▶ [Directions]:
In your copy, the records appear word for word and the pictures do not appear at all.

━━ Excerpted records

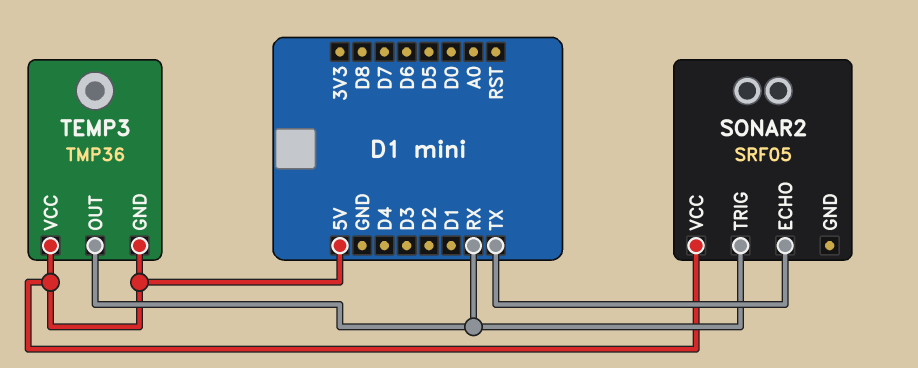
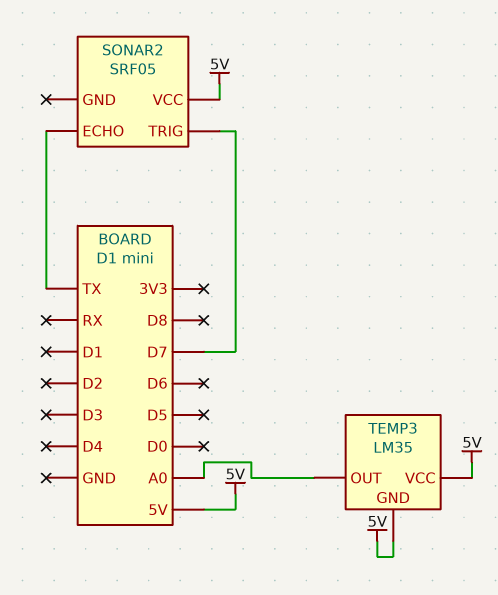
SONAR2 pin TRIG: RX -> D7
TEMP3: TMP36 -> LM35
TEMP3 pin OUT: RX -> A0

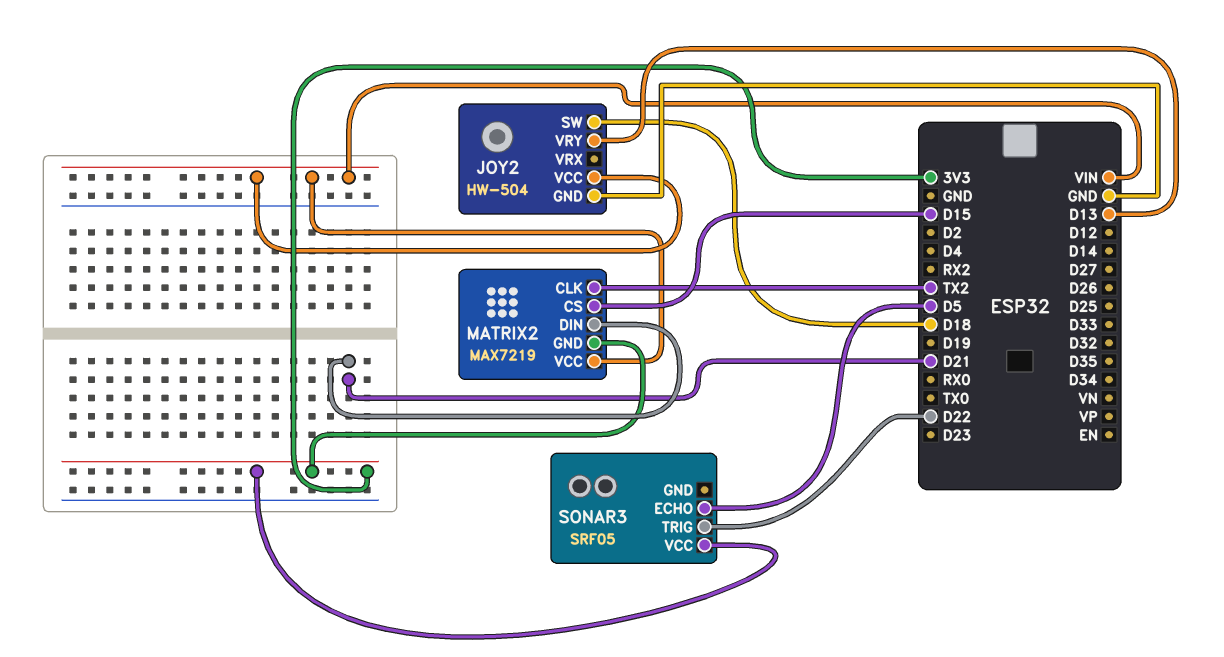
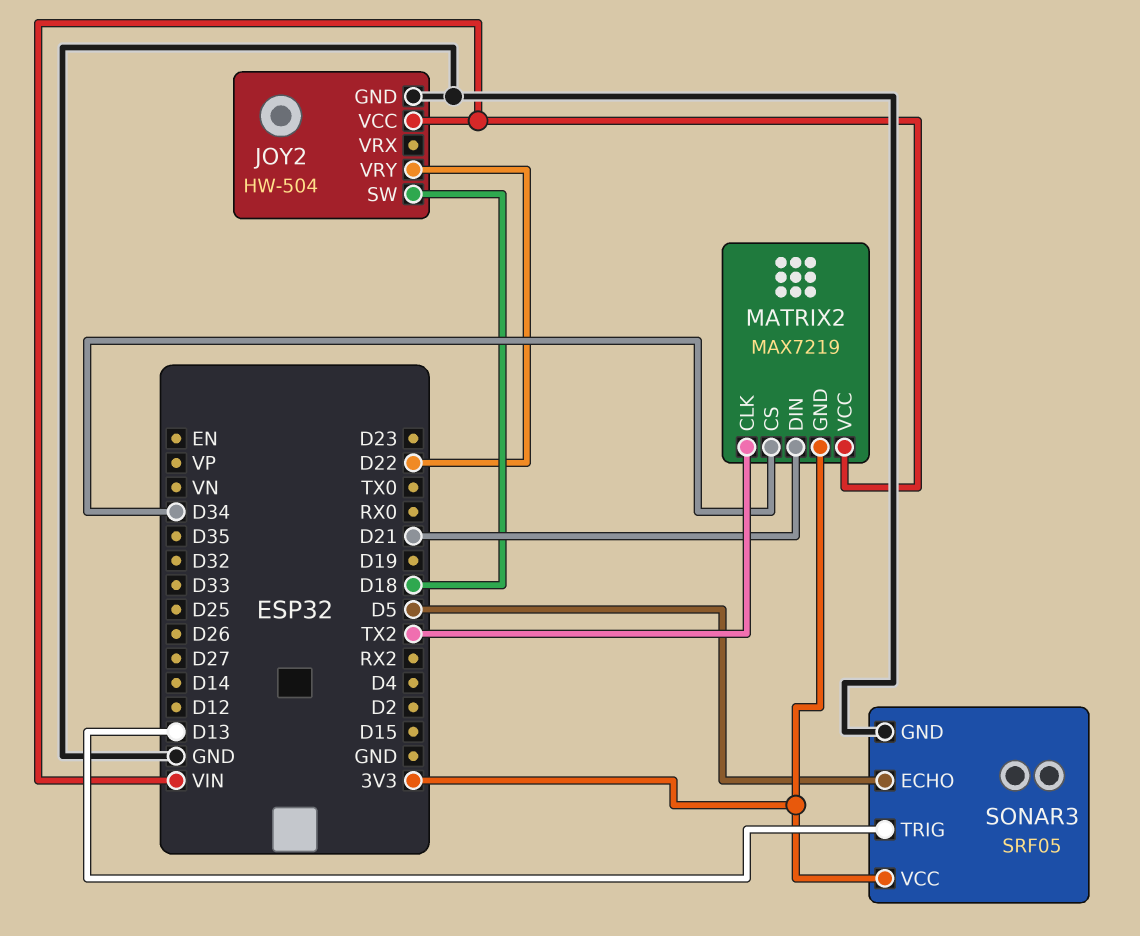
JOY2 pin VRY: D13 -> D22
MATRIX2 pin CS: D15 -> D34
SONAR3 pin GND: none -> GND
SONAR3 pin TRIG: D22 -> D13

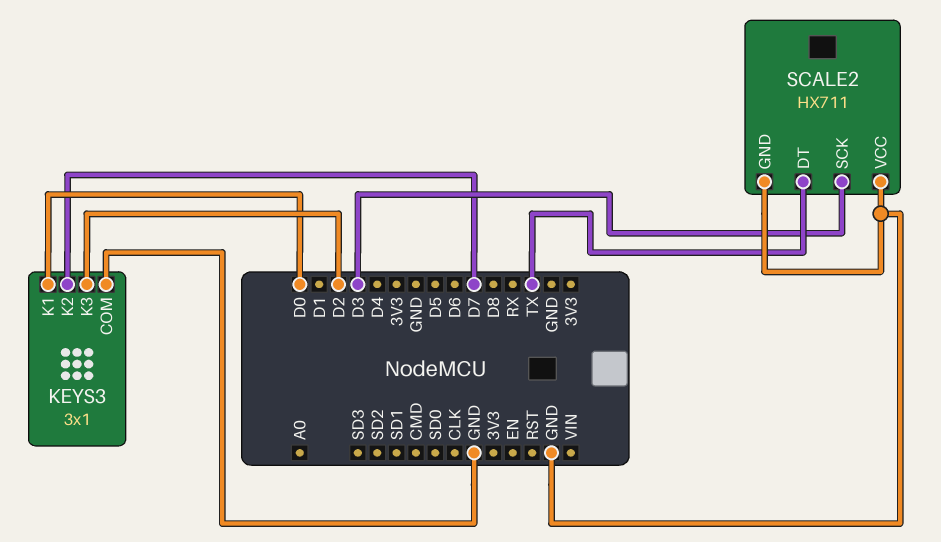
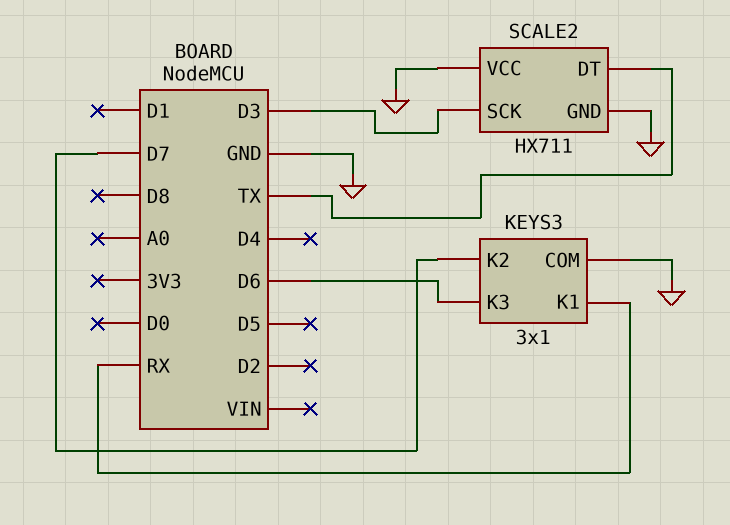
KEYS3 pin K1: D0 -> RX
KEYS3 pin K3: D2 -> D6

━━━━

▶ [Exercise output]:
SONAR2 pin TRIG: RX -> D7
TEMP3: TMP36 -> LM35
TEMP3 pin OUT: RX -> A0

JOY2 pin VRY: D13 -> D22
MATRIX2 pin CS: D15 -> D34
SONAR3 pin GND: none -> GND
SONAR3 pin TRIG: D22 -> D13

KEYS3 pin K1: D0 -> RX
KEYS3 pin K3: D2 -> D6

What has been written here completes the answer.